*TASK*. Your task is to repeat the data exactly, every line of it.

INFORMATION Start Marker

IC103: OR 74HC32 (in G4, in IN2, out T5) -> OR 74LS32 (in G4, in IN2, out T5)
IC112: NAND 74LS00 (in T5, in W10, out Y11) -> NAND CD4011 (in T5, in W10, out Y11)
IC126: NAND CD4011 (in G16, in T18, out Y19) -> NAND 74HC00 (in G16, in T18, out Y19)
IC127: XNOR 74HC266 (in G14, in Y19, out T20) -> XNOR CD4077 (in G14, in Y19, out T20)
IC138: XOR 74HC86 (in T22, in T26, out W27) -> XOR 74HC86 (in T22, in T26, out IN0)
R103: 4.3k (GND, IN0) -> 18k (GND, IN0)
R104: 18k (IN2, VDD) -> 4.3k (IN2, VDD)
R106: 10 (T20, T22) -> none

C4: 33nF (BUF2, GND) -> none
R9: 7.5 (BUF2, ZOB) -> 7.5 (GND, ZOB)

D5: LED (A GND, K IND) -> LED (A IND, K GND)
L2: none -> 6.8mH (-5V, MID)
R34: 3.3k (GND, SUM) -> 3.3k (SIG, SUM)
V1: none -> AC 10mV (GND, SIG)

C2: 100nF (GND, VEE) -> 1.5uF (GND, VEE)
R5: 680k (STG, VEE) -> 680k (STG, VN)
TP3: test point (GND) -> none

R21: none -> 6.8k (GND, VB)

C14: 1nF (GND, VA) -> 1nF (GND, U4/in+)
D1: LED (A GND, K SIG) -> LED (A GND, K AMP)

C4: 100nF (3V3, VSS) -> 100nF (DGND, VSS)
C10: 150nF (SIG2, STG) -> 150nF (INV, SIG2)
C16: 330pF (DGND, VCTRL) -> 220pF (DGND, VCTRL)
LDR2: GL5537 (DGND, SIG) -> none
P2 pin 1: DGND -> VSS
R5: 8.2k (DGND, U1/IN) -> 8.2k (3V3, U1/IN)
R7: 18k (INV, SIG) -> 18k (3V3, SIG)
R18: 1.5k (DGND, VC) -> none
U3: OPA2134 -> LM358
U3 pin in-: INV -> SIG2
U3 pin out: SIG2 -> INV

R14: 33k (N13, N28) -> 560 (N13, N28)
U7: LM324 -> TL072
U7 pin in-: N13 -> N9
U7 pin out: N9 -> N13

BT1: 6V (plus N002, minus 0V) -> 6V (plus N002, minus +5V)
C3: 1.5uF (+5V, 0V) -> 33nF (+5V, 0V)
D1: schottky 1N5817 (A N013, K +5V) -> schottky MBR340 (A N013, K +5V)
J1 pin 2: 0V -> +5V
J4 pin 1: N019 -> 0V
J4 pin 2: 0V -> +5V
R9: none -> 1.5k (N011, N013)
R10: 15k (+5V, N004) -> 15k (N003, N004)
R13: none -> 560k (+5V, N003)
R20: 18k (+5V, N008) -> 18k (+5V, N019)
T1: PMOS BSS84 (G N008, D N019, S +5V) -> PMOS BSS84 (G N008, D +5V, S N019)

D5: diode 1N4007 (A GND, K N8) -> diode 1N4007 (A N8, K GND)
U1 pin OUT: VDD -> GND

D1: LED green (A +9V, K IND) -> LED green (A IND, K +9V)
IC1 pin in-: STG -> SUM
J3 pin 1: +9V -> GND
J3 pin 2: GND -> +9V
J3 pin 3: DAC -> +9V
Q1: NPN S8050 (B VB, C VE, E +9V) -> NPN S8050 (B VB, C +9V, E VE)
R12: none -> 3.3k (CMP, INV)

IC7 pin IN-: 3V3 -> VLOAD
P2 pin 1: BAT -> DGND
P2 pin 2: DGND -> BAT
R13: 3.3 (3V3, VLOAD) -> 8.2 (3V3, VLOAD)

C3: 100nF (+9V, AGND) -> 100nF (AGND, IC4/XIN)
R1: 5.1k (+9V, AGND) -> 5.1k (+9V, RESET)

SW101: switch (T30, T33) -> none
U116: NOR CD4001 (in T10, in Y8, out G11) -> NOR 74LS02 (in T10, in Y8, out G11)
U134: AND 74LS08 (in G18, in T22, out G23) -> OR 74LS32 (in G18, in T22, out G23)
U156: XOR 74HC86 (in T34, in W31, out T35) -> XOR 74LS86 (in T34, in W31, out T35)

INFORMATION End Marker

*SOLVED EXERCISE*.
IC103: OR 74HC32 (in G4, in IN2, out T5) -> OR 74LS32 (in G4, in IN2, out T5)
IC112: NAND 74LS00 (in T5, in W10, out Y11) -> NAND CD4011 (in T5, in W10, out Y11)
IC126: NAND CD4011 (in G16, in T18, out Y19) -> NAND 74HC00 (in G16, in T18, out Y19)
IC127: XNOR 74HC266 (in G14, in Y19, out T20) -> XNOR CD4077 (in G14, in Y19, out T20)
IC138: XOR 74HC86 (in T22, in T26, out W27) -> XOR 74HC86 (in T22, in T26, out IN0)
R103: 4.3k (GND, IN0) -> 18k (GND, IN0)
R104: 18k (IN2, VDD) -> 4.3k (IN2, VDD)
R106: 10 (T20, T22) -> none

C4: 33nF (BUF2, GND) -> none
R9: 7.5 (BUF2, ZOB) -> 7.5 (GND, ZOB)

D5: LED (A GND, K IND) -> LED (A IND, K GND)
L2: none -> 6.8mH (-5V, MID)
R34: 3.3k (GND, SUM) -> 3.3k (SIG, SUM)
V1: none -> AC 10mV (GND, SIG)

C2: 100nF (GND, VEE) -> 1.5uF (GND, VEE)
R5: 680k (STG, VEE) -> 680k (STG, VN)
TP3: test point (GND) -> none

R21: none -> 6.8k (GND, VB)

C14: 1nF (GND, VA) -> 1nF (GND, U4/in+)
D1: LED (A GND, K SIG) -> LED (A GND, K AMP)

C4: 100nF (3V3, VSS) -> 100nF (DGND, VSS)
C10: 150nF (SIG2, STG) -> 150nF (INV, SIG2)
C16: 330pF (DGND, VCTRL) -> 220pF (DGND, VCTRL)
LDR2: GL5537 (DGND, SIG) -> none
P2 pin 1: DGND -> VSS
R5: 8.2k (DGND, U1/IN) -> 8.2k (3V3, U1/IN)
R7: 18k (INV, SIG) -> 18k (3V3, SIG)
R18: 1.5k (DGND, VC) -> none
U3: OPA2134 -> LM358
U3 pin in-: INV -> SIG2
U3 pin out: SIG2 -> INV

R14: 33k (N13, N28) -> 560 (N13, N28)
U7: LM324 -> TL072
U7 pin in-: N13 -> N9
U7 pin out: N9 -> N13

BT1: 6V (plus N002, minus 0V) -> 6V (plus N002, minus +5V)
C3: 1.5uF (+5V, 0V) -> 33nF (+5V, 0V)
D1: schottky 1N5817 (A N013, K +5V) -> schottky MBR340 (A N013, K +5V)
J1 pin 2: 0V -> +5V
J4 pin 1: N019 -> 0V
J4 pin 2: 0V -> +5V
R9: none -> 1.5k (N011, N013)
R10: 15k (+5V, N004) -> 15k (N003, N004)
R13: none -> 560k (+5V, N003)
R20: 18k (+5V, N008) -> 18k (+5V, N019)
T1: PMOS BSS84 (G N008, D N019, S +5V) -> PMOS BSS84 (G N008, D +5V, S N019)

D5: diode 1N4007 (A GND, K N8) -> diode 1N4007 (A N8, K GND)
U1 pin OUT: VDD -> GND

D1: LED green (A +9V, K IND) -> LED green (A IND, K +9V)
IC1 pin in-: STG -> SUM
J3 pin 1: +9V -> GND
J3 pin 2: GND -> +9V
J3 pin 3: DAC -> +9V
Q1: NPN S8050 (B VB, C VE, E +9V) -> NPN S8050 (B VB, C +9V, E VE)
R12: none -> 3.3k (CMP, INV)

IC7 pin IN-: 3V3 -> VLOAD
P2 pin 1: BAT -> DGND
P2 pin 2: DGND -> BAT
R13: 3.3 (3V3, VLOAD) -> 8.2 (3V3, VLOAD)

C3: 100nF (+9V, AGND) -> 100nF (AGND, IC4/XIN)
R1: 5.1k (+9V, AGND) -> 5.1k (+9V, RESET)

SW101: switch (T30, T33) -> none
U116: NOR CD4001 (in T10, in Y8, out G11) -> NOR 74LS02 (in T10, in Y8, out G11)
U134: AND 74LS08 (in G18, in T22, out G23) -> OR 74LS32 (in G18, in T22, out G23)
U156: XOR 74HC86 (in T34, in W31, out T35) -> XOR 74LS86 (in T34, in W31, out T35)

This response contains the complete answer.